__AIM OF THE EXERCISE__. Whatever runs from the line with "C203: 100nF (3V3, GND) -> none" to the end of the records below must be copied exactly, with nothing else included.

____ DATA PROVIDED

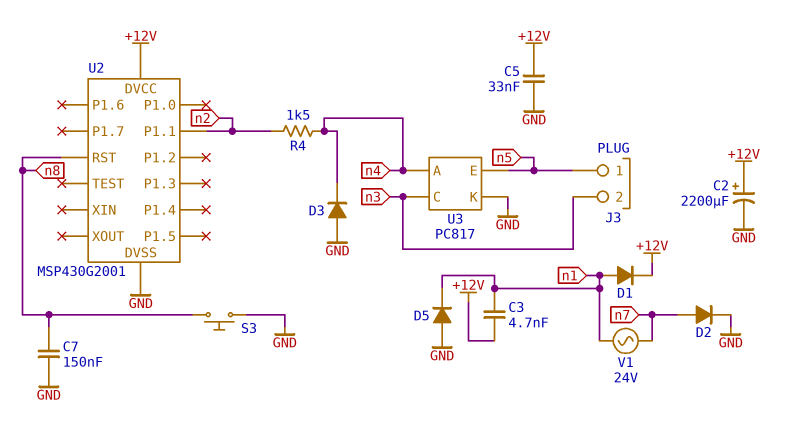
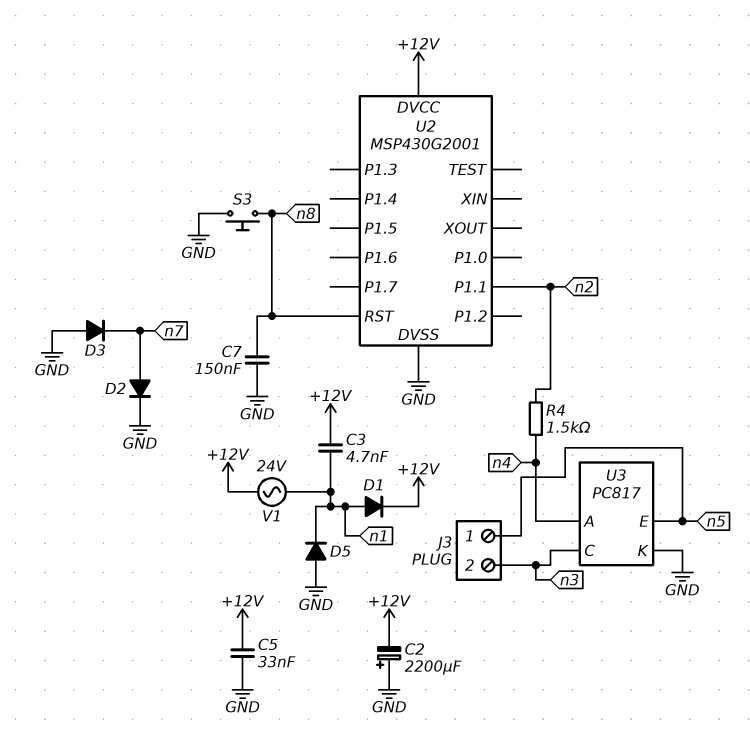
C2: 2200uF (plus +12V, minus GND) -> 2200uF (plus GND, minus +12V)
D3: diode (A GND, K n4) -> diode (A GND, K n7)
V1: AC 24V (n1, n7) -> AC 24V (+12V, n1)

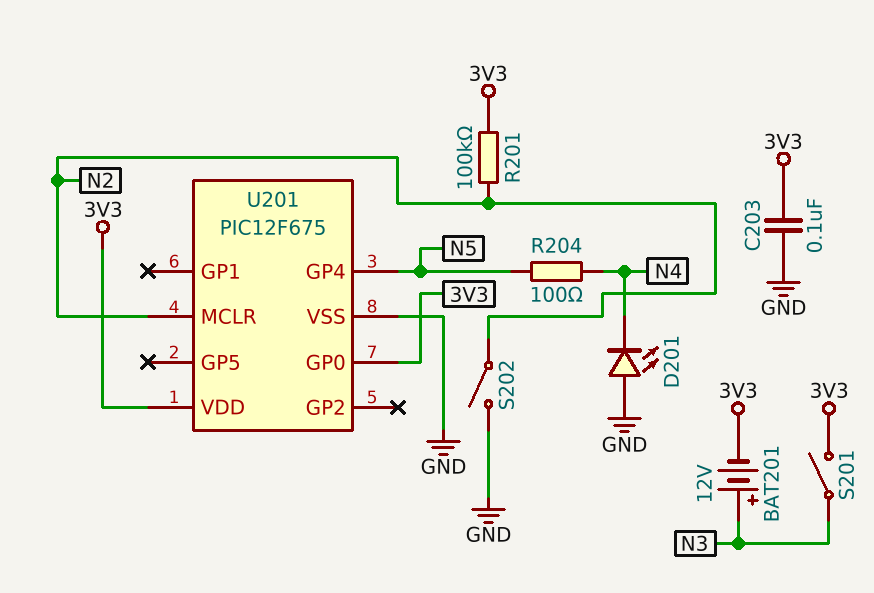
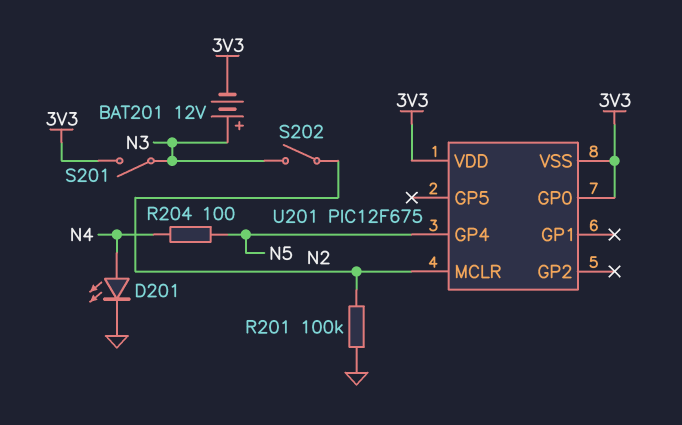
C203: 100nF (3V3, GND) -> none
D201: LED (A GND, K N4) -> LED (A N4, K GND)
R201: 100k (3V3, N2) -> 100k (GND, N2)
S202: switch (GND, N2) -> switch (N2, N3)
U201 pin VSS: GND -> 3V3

________

__RESULT__.
C203: 100nF (3V3, GND) -> none
D201: LED (A GND, K N4) -> LED (A N4, K GND)
R201: 100k (3V3, N2) -> 100k (GND, N2)
S202: switch (GND, N2) -> switch (N2, N3)
U201 pin VSS: GND -> 3V3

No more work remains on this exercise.